- DATA RECORDS -
______________________________

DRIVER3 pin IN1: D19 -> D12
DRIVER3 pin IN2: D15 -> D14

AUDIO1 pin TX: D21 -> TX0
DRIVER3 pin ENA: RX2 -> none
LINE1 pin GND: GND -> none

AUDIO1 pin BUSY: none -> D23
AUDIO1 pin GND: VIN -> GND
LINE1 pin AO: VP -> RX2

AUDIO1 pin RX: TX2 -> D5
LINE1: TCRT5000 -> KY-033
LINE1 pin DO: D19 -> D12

______________________________

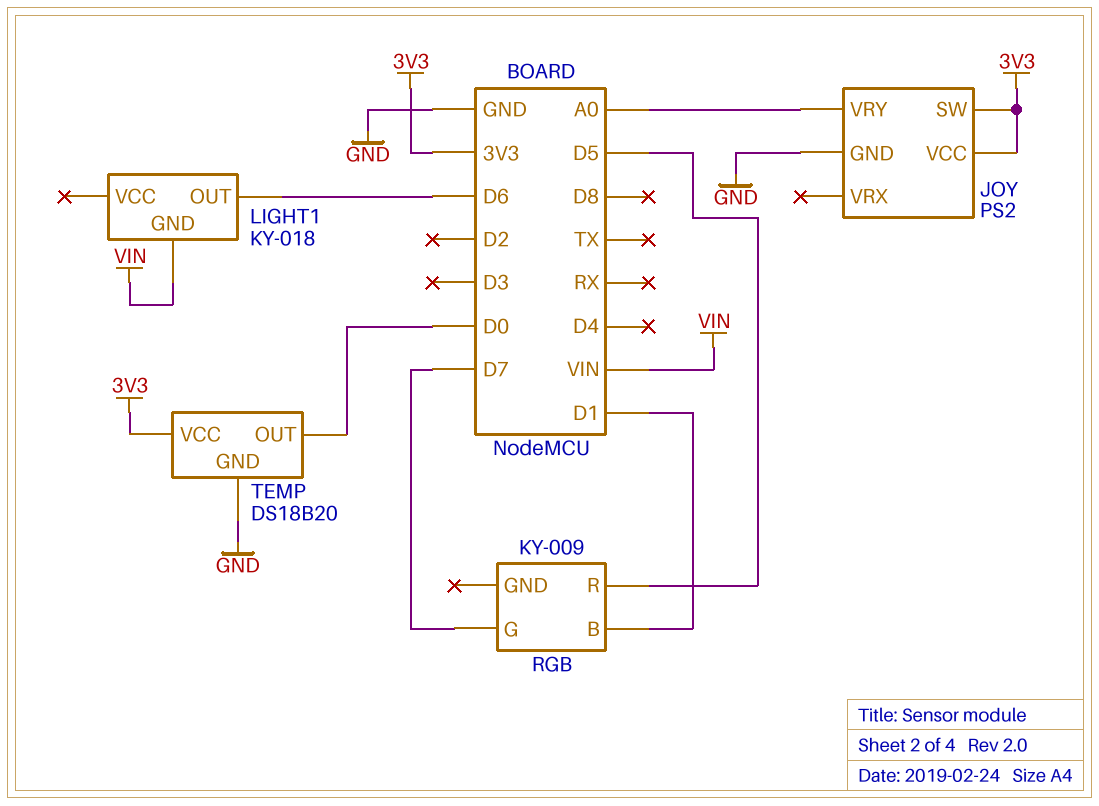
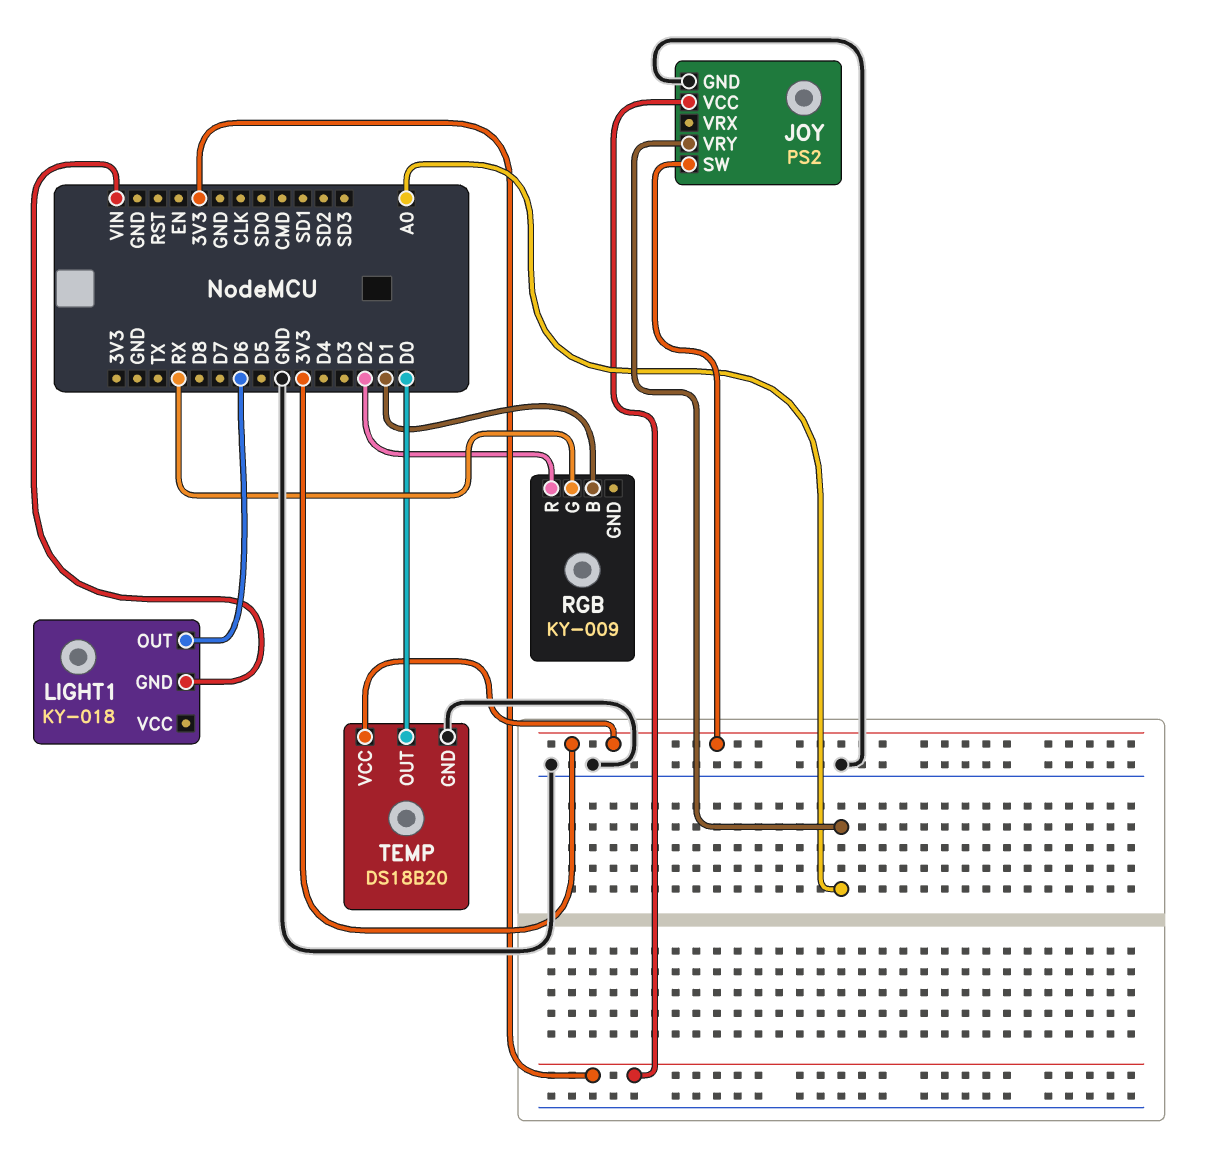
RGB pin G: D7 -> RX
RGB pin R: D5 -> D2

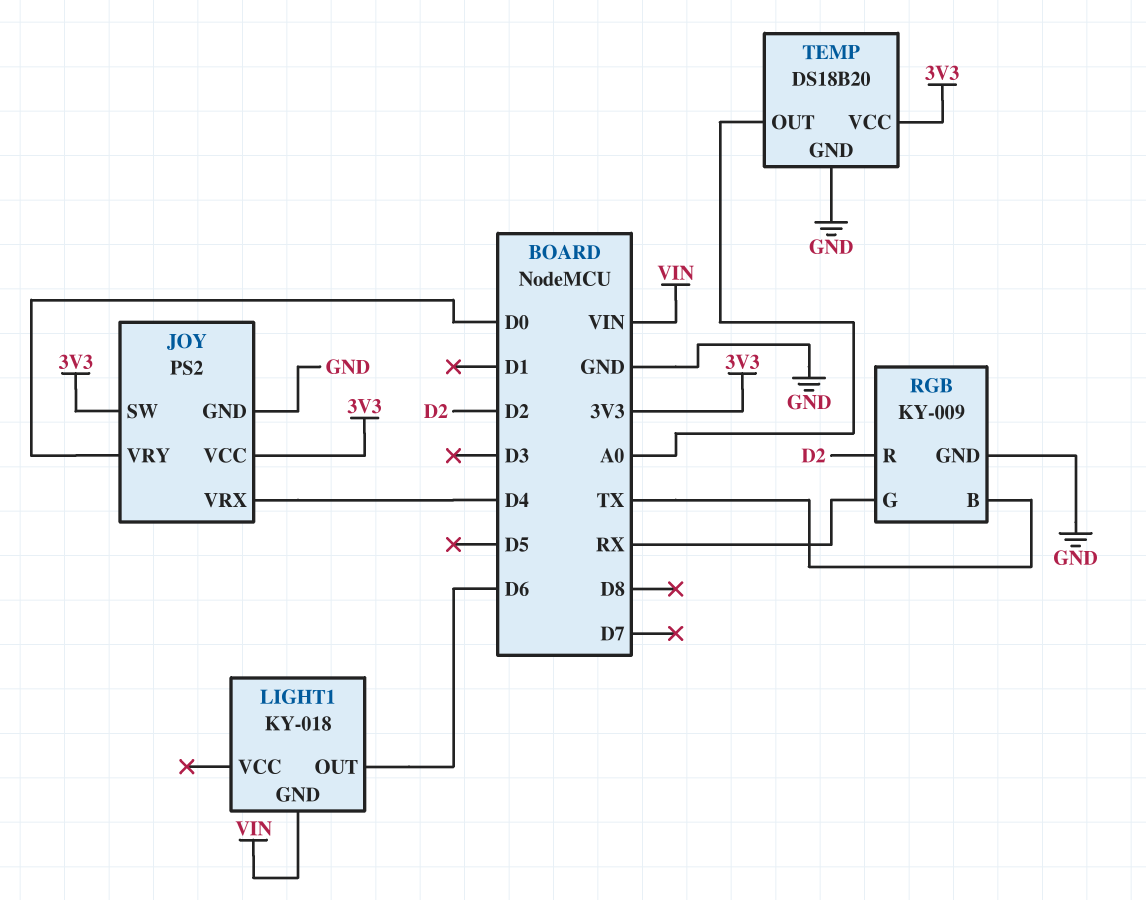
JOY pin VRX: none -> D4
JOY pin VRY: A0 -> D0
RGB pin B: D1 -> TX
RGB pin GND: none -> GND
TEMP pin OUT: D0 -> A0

______________________________

- ASSIGNMENT -
Above are some lines. Repeat exactly, and only, those from the line that has "AUDIO1 pin TX: D21 -> TX0" through the line that has "LINE1 pin DO: D19 -> D12".

- ANSWER AREA -
AUDIO1 pin TX: D21 -> TX0
DRIVER3 pin ENA: RX2 -> none
LINE1 pin GND: GND -> none

AUDIO1 pin BUSY: none -> D23
AUDIO1 pin GND: VIN -> GND
LINE1 pin AO: VP -> RX2

AUDIO1 pin RX: TX2 -> D5
LINE1: TCRT5000 -> KY-033
LINE1 pin DO: D19 -> D12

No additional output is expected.